* **Data shown**:
━━━━━━━━━━━━━━━━━━━━━━━━━━━━━━

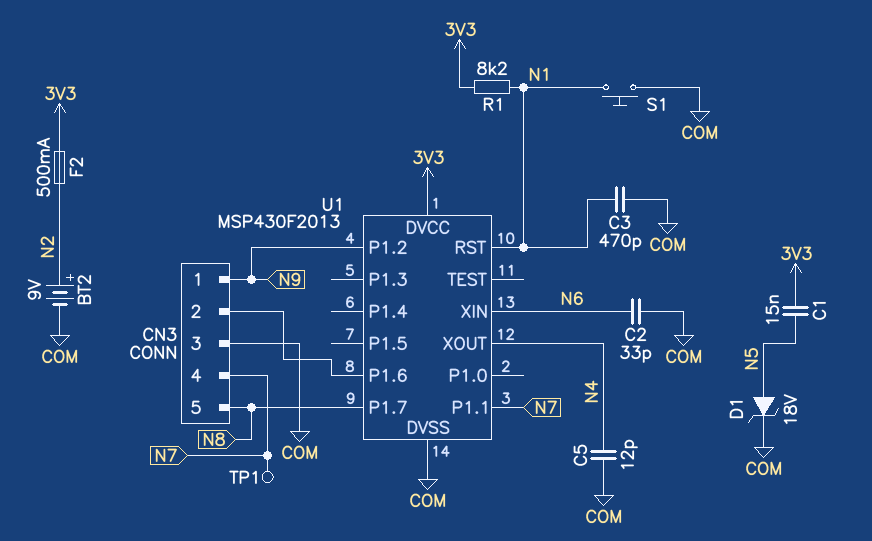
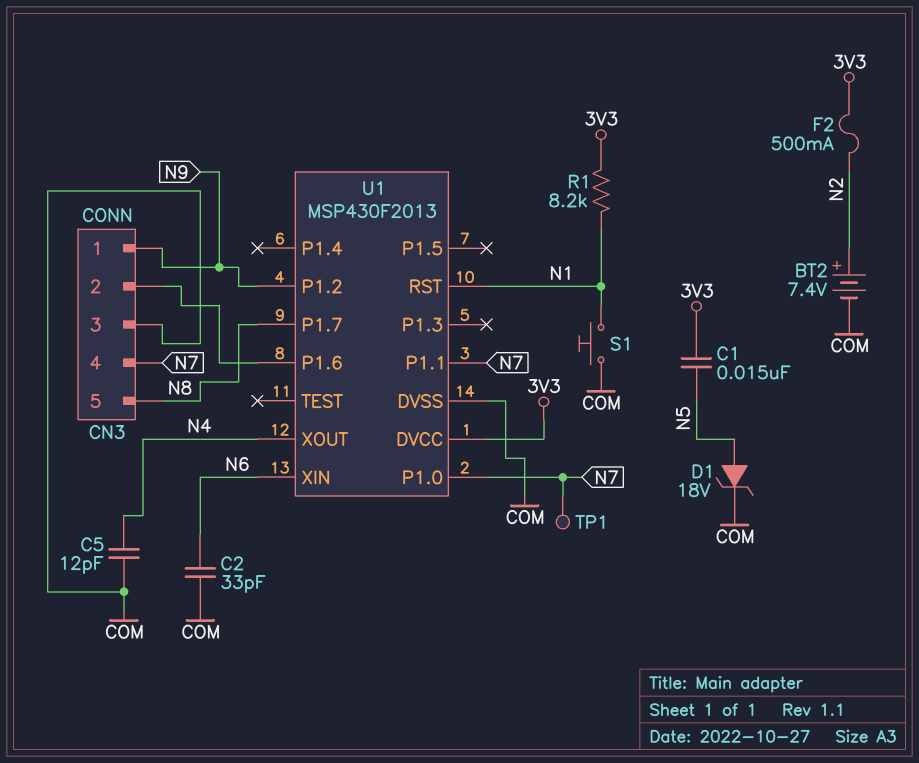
BT2: 9V (plus N2, minus COM) -> 7.4V (plus N2, minus COM)
C3: 470pF (COM, N1) -> none
U1 pin P1.0: none -> N7

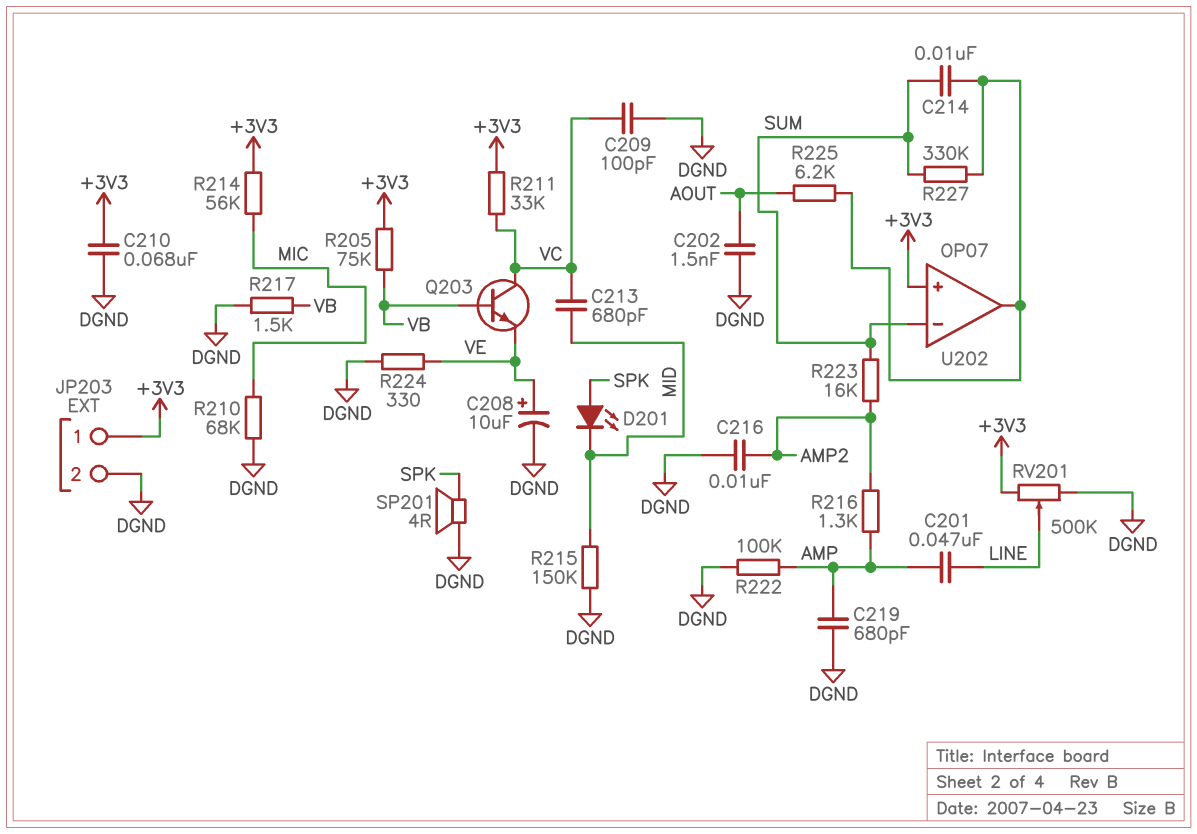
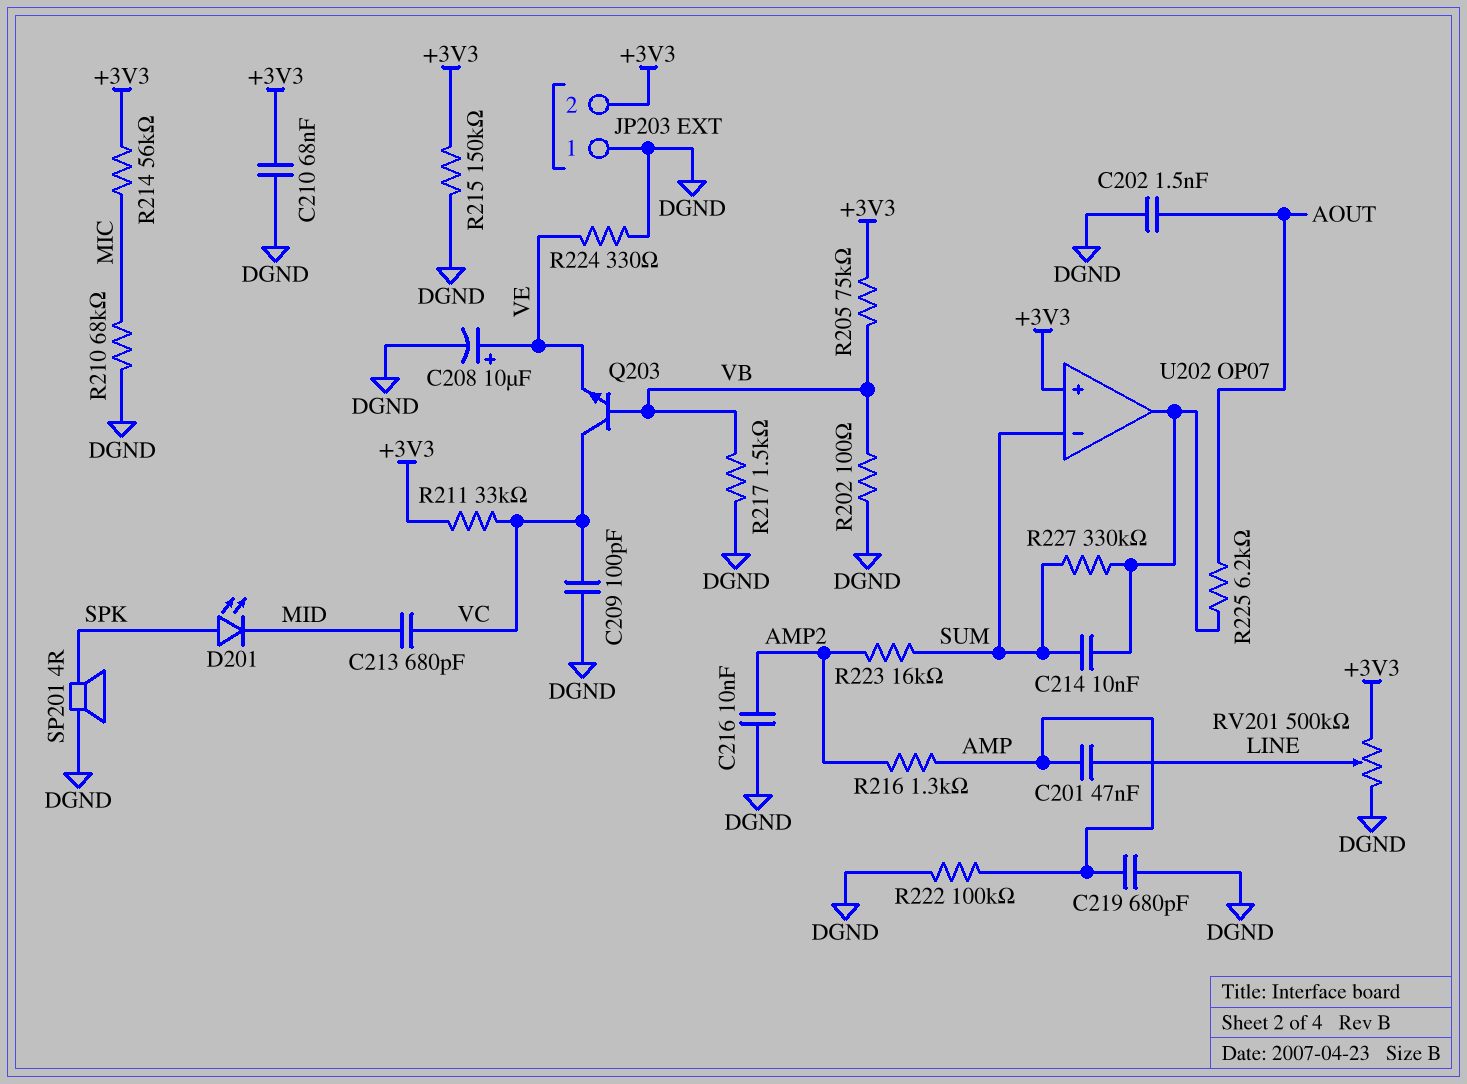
JP203 pin 1: +3V3 -> DGND
JP203 pin 2: DGND -> +3V3
R202: none -> 100 (DGND, VB)
R215: 150k (DGND, MID) -> 150k (+3V3, DGND)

━━━━━━━━━━━━━━━━━━━━━━━━━━━━━━

* **Problem description**:
The output is the records exactly as they read, with no pictures in it.

* **Output below**:
BT2: 9V (plus N2, minus COM) -> 7.4V (plus N2, minus COM)
C3: 470pF (COM, N1) -> none
U1 pin P1.0: none -> N7

JP203 pin 1: +3V3 -> DGND
JP203 pin 2: DGND -> +3V3
R202: none -> 100 (DGND, VB)
R215: 150k (DGND, MID) -> 150k (+3V3, DGND)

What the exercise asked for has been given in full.